- [Your assignment]:
Scan the records below for the line with "(603, 558) = (898, 197): purple" and the line with "(104, 389) = (851, 518): brown". Repeat those two lines and every line between them exactly, and nothing else.

[Records drawn from a dataset]
-----

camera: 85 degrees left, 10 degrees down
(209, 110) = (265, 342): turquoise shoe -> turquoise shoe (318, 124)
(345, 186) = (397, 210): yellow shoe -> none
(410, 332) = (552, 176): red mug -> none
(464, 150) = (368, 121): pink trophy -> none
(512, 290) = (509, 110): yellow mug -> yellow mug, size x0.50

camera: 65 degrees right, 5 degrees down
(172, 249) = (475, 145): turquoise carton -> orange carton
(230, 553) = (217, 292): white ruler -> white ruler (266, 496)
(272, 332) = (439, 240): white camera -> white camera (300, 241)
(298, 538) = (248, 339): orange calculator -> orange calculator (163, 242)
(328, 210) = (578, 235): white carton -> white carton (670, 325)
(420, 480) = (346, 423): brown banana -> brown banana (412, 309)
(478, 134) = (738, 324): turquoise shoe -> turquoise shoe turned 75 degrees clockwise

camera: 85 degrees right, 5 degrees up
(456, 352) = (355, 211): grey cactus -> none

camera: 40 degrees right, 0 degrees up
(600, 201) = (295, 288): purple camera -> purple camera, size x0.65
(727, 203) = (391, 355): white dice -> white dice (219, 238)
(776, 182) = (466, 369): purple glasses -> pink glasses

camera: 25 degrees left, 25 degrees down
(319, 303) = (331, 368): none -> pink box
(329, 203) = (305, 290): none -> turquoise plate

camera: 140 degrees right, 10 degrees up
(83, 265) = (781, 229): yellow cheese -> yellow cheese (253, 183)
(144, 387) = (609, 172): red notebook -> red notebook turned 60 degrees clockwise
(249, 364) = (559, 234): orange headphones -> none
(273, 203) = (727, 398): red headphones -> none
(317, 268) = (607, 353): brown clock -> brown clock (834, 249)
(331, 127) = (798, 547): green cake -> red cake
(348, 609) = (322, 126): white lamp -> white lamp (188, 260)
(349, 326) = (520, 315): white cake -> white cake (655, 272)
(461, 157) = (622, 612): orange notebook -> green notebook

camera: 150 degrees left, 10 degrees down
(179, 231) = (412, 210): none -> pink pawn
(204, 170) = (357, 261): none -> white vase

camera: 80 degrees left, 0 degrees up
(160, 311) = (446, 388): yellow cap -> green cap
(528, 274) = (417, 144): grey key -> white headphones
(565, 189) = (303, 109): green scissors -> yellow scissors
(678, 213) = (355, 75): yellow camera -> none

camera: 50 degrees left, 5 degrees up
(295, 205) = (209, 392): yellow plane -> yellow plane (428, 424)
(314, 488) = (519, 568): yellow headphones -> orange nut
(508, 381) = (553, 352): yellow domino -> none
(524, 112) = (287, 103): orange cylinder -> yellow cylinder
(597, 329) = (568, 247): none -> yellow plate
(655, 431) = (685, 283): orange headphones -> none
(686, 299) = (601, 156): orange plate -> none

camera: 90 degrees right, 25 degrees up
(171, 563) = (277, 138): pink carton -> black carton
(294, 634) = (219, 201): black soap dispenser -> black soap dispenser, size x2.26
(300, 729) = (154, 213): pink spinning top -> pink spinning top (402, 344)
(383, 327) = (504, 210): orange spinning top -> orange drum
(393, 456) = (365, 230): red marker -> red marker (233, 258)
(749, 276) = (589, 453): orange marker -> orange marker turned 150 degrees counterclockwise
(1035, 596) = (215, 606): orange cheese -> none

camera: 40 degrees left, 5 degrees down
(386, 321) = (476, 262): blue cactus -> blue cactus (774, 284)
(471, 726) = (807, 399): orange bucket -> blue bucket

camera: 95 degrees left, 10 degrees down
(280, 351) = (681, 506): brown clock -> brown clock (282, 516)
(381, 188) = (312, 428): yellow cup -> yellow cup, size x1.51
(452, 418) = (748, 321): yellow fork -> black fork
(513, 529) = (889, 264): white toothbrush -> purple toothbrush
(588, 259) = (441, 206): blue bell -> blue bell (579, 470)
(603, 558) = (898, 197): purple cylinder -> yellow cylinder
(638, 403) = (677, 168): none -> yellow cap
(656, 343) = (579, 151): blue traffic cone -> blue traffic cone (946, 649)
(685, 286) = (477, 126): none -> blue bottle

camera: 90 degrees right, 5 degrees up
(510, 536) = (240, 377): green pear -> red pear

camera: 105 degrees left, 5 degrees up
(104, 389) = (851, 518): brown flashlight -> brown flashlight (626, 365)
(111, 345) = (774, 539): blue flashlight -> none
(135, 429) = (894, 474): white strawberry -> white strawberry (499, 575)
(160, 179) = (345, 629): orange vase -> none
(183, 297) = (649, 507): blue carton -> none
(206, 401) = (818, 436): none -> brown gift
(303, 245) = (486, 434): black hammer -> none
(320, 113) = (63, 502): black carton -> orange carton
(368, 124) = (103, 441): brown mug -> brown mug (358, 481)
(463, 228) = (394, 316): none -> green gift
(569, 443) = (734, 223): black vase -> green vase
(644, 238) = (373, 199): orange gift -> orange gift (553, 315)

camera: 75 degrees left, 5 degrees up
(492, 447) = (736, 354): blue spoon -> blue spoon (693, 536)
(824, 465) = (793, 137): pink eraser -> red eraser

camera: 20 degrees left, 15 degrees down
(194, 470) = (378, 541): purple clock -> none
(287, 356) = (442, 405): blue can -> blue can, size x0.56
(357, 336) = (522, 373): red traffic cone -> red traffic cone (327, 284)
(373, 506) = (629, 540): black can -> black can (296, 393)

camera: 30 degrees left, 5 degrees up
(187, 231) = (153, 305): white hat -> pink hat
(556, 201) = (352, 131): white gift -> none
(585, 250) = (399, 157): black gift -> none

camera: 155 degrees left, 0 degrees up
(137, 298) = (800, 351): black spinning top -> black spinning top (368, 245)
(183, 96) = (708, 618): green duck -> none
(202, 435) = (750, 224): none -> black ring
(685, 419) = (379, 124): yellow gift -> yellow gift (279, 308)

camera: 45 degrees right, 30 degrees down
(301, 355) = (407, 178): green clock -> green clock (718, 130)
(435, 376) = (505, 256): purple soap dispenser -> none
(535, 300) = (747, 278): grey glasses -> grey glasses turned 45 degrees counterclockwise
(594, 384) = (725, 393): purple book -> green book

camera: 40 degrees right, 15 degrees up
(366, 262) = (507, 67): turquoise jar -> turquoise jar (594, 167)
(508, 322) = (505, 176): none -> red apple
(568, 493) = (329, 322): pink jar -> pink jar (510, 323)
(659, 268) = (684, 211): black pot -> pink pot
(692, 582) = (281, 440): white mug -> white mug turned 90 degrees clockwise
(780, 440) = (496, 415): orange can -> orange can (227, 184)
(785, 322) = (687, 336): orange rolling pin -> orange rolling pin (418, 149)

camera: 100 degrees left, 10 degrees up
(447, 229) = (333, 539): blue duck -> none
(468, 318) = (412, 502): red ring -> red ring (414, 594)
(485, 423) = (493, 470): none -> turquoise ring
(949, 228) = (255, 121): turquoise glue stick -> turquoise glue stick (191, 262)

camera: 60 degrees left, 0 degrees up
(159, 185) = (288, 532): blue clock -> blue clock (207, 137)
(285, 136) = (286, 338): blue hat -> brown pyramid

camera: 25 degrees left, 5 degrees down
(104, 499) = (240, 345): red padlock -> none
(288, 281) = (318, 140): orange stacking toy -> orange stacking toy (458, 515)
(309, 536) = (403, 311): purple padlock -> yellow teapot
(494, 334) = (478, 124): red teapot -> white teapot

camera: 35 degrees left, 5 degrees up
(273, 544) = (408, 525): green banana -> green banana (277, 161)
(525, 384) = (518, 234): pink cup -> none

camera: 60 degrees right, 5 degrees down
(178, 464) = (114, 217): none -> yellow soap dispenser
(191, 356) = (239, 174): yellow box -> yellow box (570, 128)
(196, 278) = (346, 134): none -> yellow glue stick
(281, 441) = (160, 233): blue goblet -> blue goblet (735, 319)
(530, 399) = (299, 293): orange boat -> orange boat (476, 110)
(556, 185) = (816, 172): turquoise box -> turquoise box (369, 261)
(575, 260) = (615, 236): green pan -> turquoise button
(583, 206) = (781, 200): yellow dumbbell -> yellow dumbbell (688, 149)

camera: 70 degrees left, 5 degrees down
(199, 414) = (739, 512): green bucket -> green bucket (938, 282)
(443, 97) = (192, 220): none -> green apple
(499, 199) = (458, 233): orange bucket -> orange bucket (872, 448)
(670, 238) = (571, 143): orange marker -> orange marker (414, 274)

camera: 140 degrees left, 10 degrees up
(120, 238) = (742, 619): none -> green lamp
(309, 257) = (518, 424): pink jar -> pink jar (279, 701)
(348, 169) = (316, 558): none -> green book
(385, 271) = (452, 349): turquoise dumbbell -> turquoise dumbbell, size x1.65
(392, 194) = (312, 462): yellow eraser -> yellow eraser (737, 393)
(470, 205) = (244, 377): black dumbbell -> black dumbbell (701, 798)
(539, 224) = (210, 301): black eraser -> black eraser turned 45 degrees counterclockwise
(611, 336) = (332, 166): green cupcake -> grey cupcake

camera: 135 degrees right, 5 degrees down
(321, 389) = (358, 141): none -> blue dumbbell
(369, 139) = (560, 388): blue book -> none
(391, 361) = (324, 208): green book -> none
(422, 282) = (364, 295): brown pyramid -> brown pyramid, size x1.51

-----

- [Your response]:
(603, 558) = (898, 197): purple cylinder -> yellow cylinder
(638, 403) = (677, 168): none -> yellow cap
(656, 343) = (579, 151): blue traffic cone -> blue traffic cone (946, 649)
(685, 286) = (477, 126): none -> blue bottle

camera: 90 degrees right, 5 degrees up
(510, 536) = (240, 377): green pear -> red pear

camera: 105 degrees left, 5 degrees up
(104, 389) = (851, 518): brown flashlight -> brown flashlight (626, 365)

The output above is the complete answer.